→ TASK TO COMPLETE: Return each record verbatim, images excluded.

--- START ---

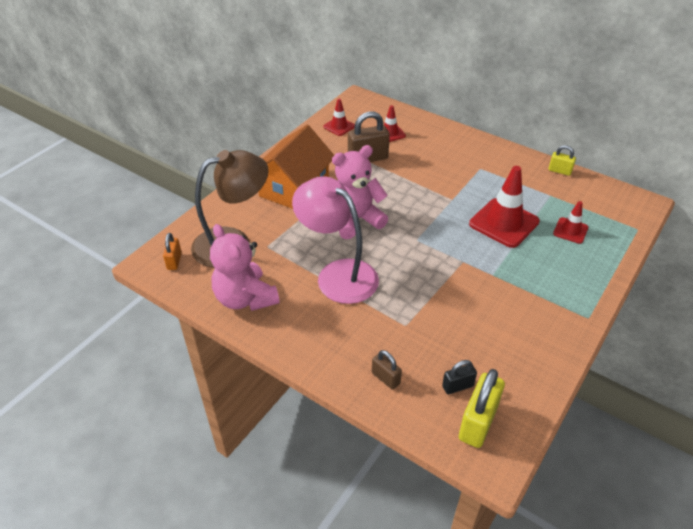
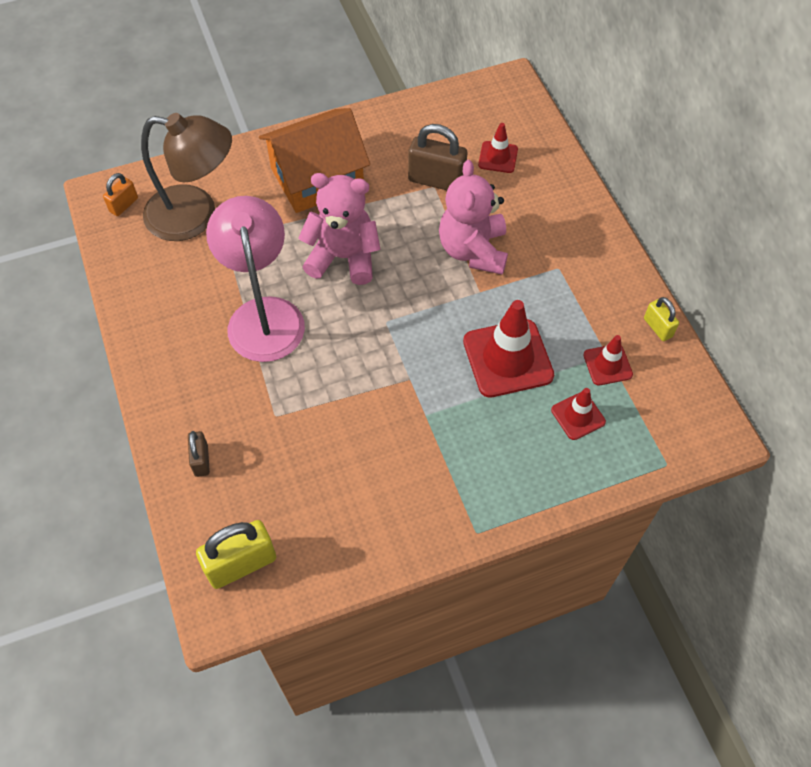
camera: 35 degrees right, 15 degrees up
(245, 298) = (152, 289): pink teddy bear -> pink teddy bear (473, 250)
(339, 126) = (446, 115): red traffic cone -> red traffic cone (607, 365)
(457, 386) = (260, 514): black padlock -> none

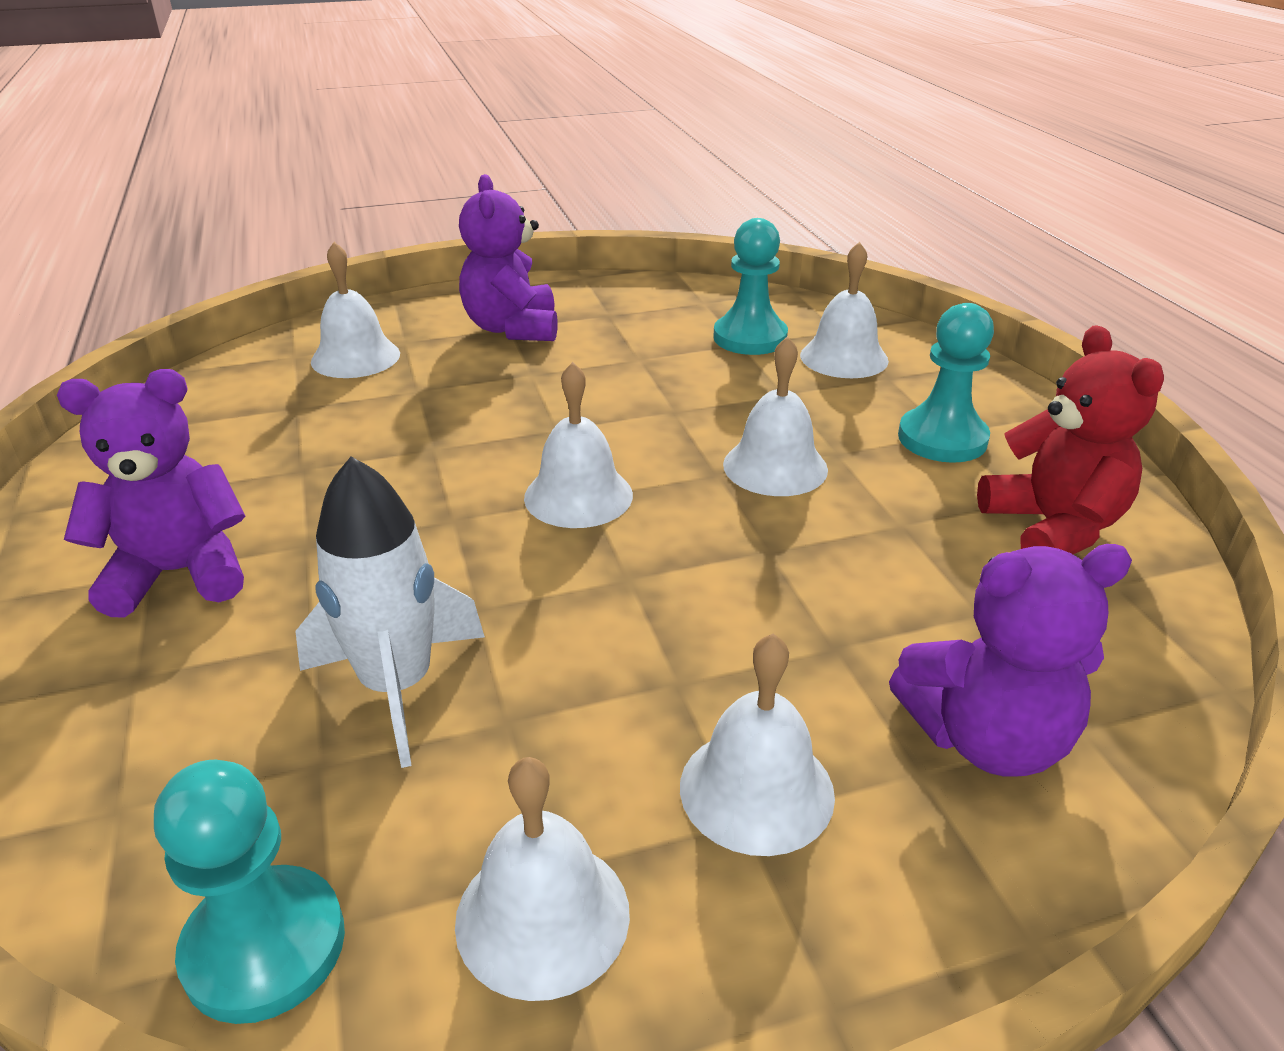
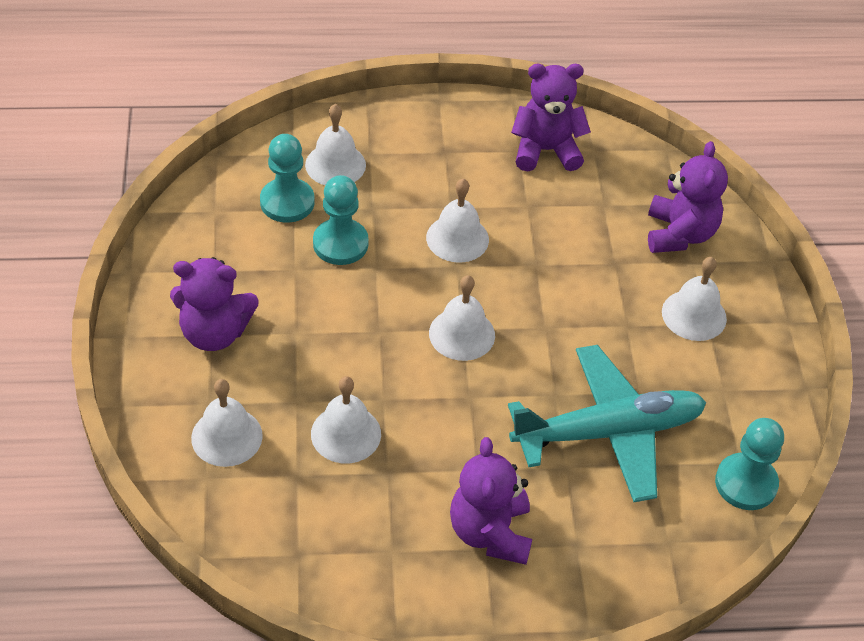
camera: 80 degrees left, 15 degrees up
(397, 686) = (608, 432): white rocket -> turquoise plane
(542, 916) = (743, 395): white bell -> white bell (346, 434)
(942, 439) = (450, 157): turquoise pawn -> turquoise pawn (340, 244)
(1053, 528) = (545, 150): red teddy bear -> purple teddy bear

--- END ---

→ SOLUTION:
camera: 35 degrees right, 15 degrees up
(245, 298) = (152, 289): pink teddy bear -> pink teddy bear (473, 250)
(339, 126) = (446, 115): red traffic cone -> red traffic cone (607, 365)
(457, 386) = (260, 514): black padlock -> none

camera: 80 degrees left, 15 degrees up
(397, 686) = (608, 432): white rocket -> turquoise plane
(542, 916) = (743, 395): white bell -> white bell (346, 434)
(942, 439) = (450, 157): turquoise pawn -> turquoise pawn (340, 244)
(1053, 528) = (545, 150): red teddy bear -> purple teddy bear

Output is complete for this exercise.